Would you please return the lines of the entries below starting at the line that has "C1: 2.2uF (+5V, AGND) -> none" and ending at the line that has "D2: LED (A N16, K", both included, exactly as they are?

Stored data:
+--
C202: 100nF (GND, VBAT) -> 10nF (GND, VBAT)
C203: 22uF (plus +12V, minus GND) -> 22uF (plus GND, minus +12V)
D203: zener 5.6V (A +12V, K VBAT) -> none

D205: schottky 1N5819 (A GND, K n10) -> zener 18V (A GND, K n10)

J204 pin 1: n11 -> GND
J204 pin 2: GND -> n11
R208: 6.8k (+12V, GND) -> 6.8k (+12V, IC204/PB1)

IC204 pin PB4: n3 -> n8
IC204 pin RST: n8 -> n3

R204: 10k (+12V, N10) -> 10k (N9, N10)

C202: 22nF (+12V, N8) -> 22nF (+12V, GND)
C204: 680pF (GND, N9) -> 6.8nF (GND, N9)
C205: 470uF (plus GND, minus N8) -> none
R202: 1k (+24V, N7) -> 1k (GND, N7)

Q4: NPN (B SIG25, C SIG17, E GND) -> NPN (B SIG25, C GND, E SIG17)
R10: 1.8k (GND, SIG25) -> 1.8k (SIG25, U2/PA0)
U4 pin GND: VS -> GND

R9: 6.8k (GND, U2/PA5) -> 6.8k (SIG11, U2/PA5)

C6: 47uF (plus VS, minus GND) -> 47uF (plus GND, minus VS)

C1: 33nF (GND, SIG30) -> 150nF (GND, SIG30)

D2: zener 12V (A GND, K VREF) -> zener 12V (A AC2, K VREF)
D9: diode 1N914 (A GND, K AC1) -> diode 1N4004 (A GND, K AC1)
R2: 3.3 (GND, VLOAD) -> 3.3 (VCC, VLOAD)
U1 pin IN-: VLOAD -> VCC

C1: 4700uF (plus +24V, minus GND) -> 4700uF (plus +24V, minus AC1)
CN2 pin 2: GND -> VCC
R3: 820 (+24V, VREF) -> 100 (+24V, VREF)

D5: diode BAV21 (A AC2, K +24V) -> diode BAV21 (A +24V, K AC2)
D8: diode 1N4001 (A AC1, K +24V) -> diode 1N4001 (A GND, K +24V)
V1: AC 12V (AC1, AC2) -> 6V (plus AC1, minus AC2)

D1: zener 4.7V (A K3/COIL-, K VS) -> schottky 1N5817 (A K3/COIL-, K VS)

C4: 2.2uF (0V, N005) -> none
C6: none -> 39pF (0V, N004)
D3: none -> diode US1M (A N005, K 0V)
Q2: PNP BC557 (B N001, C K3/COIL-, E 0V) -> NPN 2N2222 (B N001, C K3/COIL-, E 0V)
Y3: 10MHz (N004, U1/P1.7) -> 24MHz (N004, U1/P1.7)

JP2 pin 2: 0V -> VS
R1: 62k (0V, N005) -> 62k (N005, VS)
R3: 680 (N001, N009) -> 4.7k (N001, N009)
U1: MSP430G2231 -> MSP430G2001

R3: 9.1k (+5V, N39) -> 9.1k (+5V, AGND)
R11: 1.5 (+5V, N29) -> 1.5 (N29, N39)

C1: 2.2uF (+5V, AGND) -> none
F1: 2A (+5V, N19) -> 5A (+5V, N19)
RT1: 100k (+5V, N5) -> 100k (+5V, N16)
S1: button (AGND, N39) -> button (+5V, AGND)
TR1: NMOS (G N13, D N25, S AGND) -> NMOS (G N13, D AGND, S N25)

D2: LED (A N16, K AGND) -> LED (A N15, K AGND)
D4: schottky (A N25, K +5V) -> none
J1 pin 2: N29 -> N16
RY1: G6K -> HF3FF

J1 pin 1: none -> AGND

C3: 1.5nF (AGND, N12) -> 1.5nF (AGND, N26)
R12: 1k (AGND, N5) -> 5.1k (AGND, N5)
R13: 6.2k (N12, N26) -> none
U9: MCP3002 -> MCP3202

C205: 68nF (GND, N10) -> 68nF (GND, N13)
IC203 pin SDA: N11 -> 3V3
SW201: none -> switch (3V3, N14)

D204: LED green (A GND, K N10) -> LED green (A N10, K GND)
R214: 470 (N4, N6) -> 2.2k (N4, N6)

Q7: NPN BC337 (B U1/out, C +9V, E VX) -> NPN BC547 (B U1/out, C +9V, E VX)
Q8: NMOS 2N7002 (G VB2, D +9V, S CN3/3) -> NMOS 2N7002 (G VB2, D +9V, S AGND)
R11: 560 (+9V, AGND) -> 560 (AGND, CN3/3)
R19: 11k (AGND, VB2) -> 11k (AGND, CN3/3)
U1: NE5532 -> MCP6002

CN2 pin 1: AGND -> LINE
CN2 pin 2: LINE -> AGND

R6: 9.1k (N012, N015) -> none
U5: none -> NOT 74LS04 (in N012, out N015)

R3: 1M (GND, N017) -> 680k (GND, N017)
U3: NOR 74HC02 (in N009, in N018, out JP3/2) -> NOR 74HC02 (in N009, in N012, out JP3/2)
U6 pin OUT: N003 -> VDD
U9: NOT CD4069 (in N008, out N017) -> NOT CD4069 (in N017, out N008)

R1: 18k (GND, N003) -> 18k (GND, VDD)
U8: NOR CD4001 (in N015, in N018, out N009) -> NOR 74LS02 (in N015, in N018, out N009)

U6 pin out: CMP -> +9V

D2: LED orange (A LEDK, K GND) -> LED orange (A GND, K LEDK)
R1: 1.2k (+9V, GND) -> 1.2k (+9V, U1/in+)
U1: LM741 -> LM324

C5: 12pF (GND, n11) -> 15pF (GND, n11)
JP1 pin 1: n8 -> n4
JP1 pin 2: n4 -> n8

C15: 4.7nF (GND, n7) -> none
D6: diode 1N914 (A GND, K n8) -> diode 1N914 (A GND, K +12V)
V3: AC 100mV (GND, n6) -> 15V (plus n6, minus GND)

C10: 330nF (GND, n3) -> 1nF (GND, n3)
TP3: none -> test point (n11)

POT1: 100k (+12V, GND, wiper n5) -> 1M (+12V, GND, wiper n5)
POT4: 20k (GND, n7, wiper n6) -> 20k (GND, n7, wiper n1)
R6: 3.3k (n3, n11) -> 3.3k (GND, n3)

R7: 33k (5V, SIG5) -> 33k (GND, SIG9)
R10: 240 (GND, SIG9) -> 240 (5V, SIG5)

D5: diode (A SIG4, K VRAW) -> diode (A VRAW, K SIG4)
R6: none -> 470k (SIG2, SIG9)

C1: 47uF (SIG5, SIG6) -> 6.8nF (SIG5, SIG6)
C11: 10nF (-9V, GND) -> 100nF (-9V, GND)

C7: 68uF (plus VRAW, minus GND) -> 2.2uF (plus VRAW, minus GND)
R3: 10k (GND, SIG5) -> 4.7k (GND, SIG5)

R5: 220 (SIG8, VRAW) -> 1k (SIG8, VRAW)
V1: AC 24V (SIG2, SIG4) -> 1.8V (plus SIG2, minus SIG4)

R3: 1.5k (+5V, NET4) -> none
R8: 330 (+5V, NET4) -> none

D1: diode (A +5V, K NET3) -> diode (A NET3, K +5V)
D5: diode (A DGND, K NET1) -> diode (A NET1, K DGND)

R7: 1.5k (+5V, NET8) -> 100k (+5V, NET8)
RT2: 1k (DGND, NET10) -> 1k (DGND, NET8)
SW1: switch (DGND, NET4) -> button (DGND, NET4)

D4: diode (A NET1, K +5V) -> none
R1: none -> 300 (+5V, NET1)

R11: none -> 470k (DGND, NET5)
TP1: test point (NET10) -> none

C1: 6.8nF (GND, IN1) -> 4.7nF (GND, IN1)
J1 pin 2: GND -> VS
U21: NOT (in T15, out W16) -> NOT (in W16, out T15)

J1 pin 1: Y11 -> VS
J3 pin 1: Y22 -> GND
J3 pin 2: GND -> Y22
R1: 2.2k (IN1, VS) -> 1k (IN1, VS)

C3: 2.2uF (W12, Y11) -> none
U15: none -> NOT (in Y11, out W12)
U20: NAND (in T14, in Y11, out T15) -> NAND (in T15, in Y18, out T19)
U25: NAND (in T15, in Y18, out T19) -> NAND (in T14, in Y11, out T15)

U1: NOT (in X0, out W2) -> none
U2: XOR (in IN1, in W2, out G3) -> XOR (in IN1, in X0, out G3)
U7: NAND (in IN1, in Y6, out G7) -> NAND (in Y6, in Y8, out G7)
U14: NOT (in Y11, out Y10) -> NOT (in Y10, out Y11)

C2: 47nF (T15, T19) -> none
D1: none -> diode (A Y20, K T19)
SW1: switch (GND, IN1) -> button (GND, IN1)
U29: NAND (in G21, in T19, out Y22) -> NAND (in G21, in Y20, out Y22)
+--
- **Exercise response**
C1: 2.2uF (+5V, AGND) -> none
F1: 2A (+5V, N19) -> 5A (+5V, N19)
RT1: 100k (+5V, N5) -> 100k (+5V, N16)
S1: button (AGND, N39) -> button (+5V, AGND)
TR1: NMOS (G N13, D N25, S AGND) -> NMOS (G N13, D AGND, S N25)

D2: LED (A N16, K AGND) -> LED (A N15, K AGND)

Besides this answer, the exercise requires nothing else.